# start of Records shown

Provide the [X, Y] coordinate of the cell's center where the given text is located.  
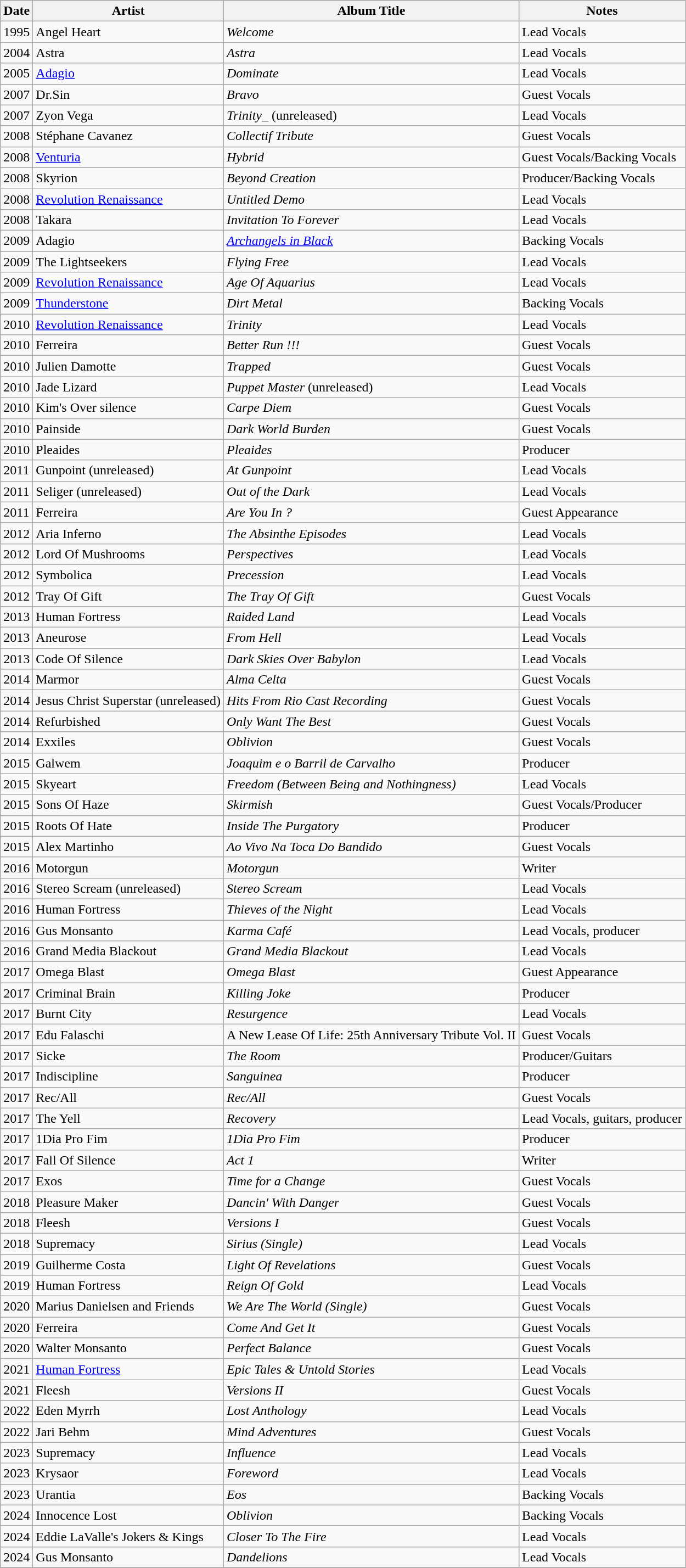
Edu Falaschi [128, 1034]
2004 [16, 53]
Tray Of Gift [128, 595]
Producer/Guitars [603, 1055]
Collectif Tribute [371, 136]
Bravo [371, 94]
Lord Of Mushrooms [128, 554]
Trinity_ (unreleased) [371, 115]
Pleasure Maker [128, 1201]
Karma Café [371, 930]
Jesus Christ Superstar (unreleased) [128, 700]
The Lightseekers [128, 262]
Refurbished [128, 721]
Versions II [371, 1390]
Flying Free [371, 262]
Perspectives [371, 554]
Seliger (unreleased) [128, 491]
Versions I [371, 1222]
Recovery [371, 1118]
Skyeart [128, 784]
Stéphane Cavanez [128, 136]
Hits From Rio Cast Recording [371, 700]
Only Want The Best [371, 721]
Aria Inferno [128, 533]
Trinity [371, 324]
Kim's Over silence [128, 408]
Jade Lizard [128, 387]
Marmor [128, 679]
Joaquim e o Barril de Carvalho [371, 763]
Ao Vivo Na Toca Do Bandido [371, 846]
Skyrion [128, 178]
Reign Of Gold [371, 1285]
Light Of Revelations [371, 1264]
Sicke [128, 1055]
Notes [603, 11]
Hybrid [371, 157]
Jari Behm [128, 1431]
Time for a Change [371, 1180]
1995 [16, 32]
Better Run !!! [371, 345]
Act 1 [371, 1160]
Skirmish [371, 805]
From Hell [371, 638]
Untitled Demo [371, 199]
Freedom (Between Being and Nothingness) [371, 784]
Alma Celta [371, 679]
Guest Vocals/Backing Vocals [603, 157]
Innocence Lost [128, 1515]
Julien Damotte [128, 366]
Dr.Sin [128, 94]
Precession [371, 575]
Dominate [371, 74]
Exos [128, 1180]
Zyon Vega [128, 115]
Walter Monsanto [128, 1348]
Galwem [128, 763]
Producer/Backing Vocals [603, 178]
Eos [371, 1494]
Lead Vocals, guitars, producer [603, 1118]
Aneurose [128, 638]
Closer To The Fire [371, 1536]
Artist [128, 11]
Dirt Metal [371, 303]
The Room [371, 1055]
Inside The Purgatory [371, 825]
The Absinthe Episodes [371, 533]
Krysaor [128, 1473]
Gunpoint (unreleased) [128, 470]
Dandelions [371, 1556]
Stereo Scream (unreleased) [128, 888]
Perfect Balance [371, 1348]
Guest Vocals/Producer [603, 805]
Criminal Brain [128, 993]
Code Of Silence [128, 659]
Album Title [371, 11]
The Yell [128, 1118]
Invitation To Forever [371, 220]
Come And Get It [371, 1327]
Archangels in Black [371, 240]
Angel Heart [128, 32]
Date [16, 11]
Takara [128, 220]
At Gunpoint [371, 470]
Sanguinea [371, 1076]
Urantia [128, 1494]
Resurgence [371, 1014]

# end of Records shown

-- Stated goal --
Quote the listing word for word, beginning at the line containing "Edu Falaschi [128, 1034]" and ending with the line containing "Skyeart [128, 784]", both lines included.

-- Task answer --
Edu Falaschi [128, 1034]
2004 [16, 53]
Tray Of Gift [128, 595]
Producer/Guitars [603, 1055]
Collectif Tribute [371, 136]
Bravo [371, 94]
Lord Of Mushrooms [128, 554]
Trinity_ (unreleased) [371, 115]
Pleasure Maker [128, 1201]
Karma Café [371, 930]
Jesus Christ Superstar (unreleased) [128, 700]
The Lightseekers [128, 262]
Refurbished [128, 721]
Versions II [371, 1390]
Flying Free [371, 262]
Perspectives [371, 554]
Seliger (unreleased) [128, 491]
Versions I [371, 1222]
Recovery [371, 1118]
Skyeart [128, 784]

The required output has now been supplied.